Assignment — Scan the records for the word "Teddybär". Copy each line that includes it.

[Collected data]
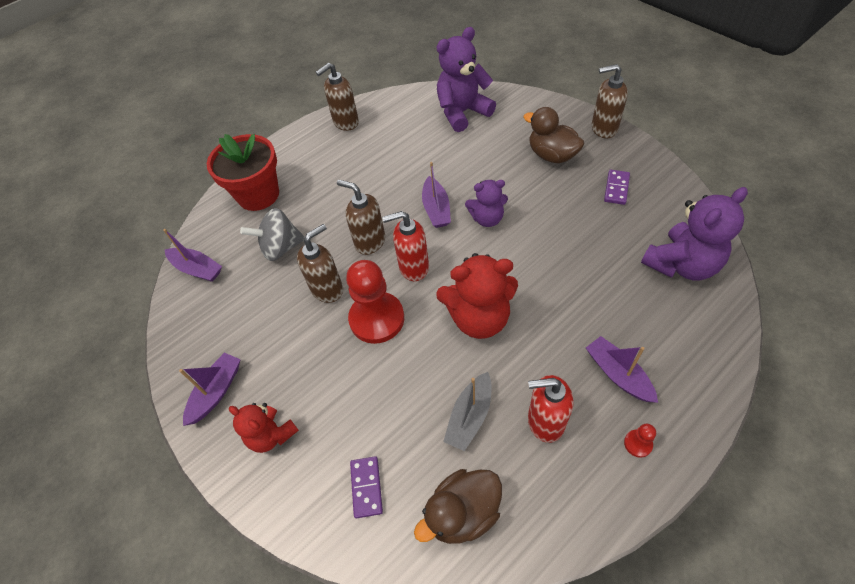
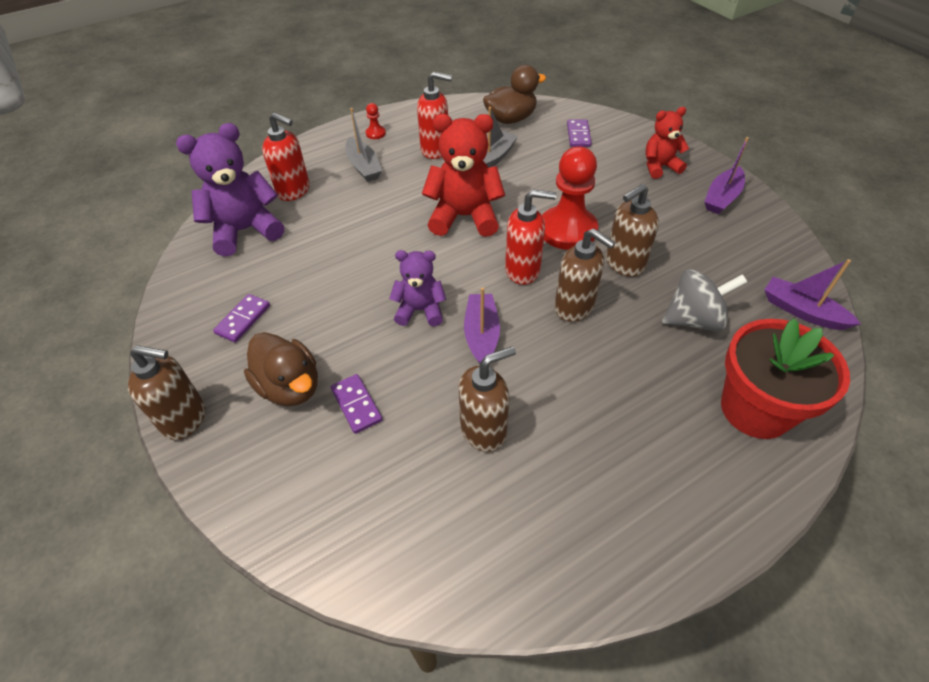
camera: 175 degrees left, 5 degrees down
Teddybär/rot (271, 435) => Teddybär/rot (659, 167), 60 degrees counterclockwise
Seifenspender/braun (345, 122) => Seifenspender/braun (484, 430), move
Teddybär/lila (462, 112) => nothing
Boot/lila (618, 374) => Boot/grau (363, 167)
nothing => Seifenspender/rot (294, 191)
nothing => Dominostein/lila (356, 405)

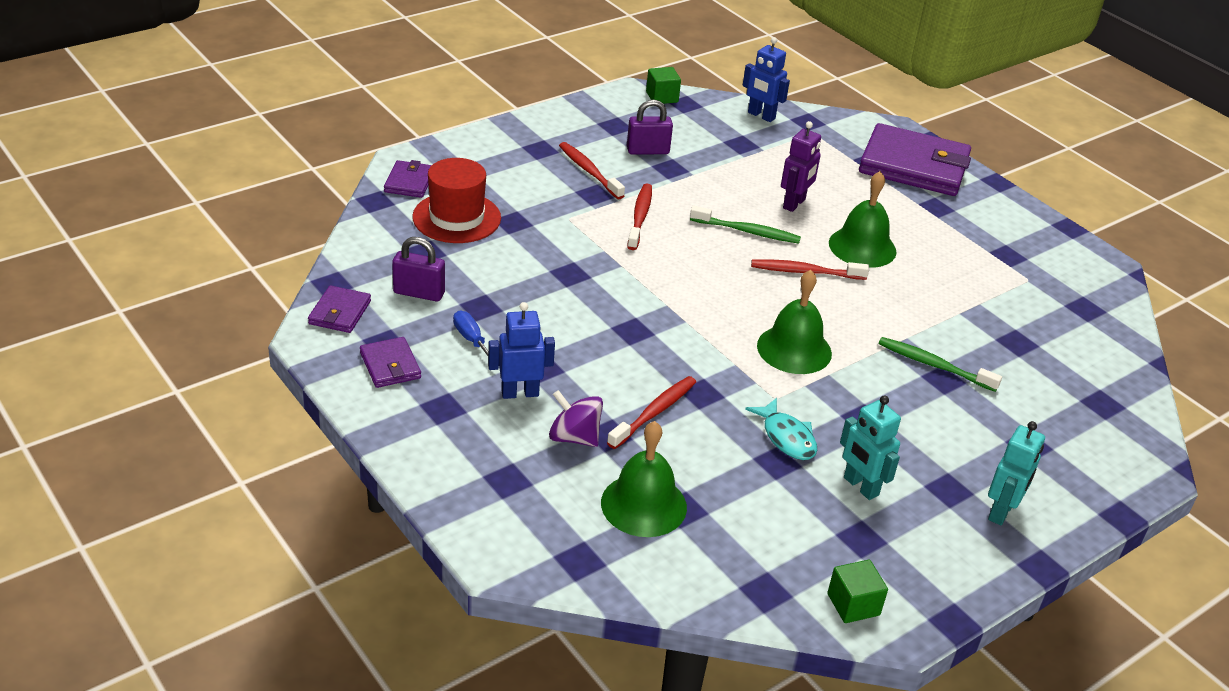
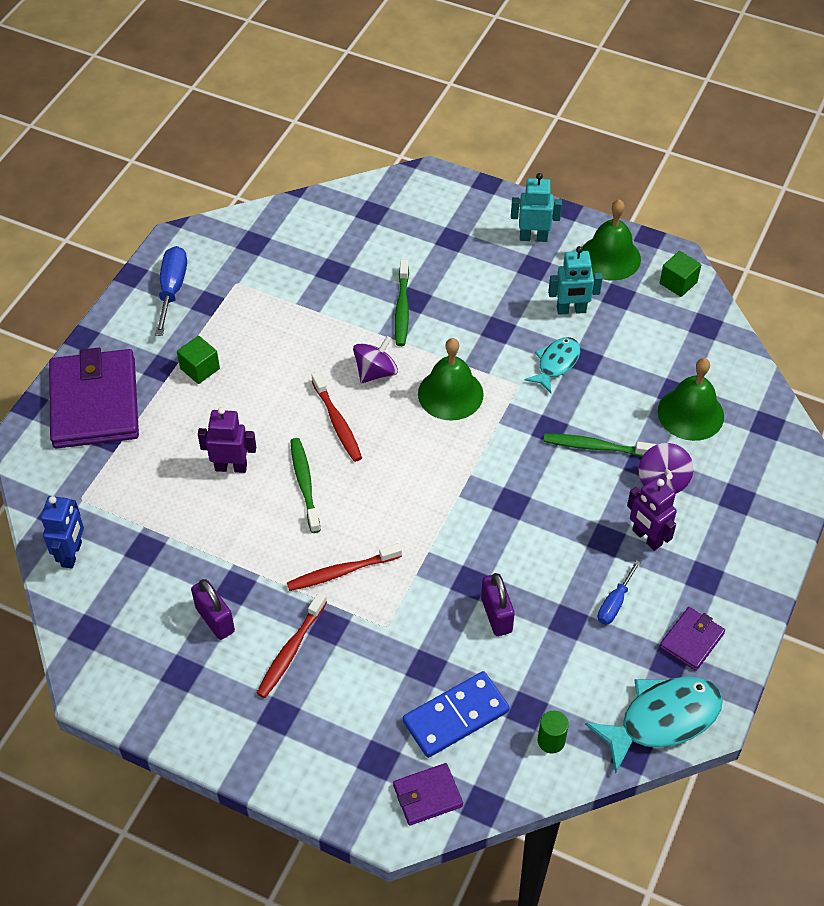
camera: 115 degrees left, 15 degrees up
Geldbörse/lila (340, 312) => Fisch/türkis (662, 719)
Vorhängeschloss/lila (419, 293) => Vorhängeschloss/lila (496, 615), move
Hut/rot (456, 218) => Dominostein/blau (456, 716)
Roboter/blau (520, 393) => Roboter/lila (646, 538)
Zahnbürste/rot (654, 412) => Zahnbürste/grün (596, 447)
Kubus/grün (662, 97) => Kubus/grün (200, 369), move
Glocke/grün (862, 247) => Glocke/grün (610, 257), move
Roboter/türkis (860, 486) => Roboter/türkis (571, 310), 60 degrees clockwise
nothing => Schraubenzieher/blau (172, 289)
nothing => Kreisel/lila (375, 372)
nothing => Vollzylinder/grün (551, 741)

Task output —
Teddybär/rot (271, 435) => Teddybär/rot (659, 167), 60 degrees counterclockwise
Teddybär/lila (462, 112) => nothing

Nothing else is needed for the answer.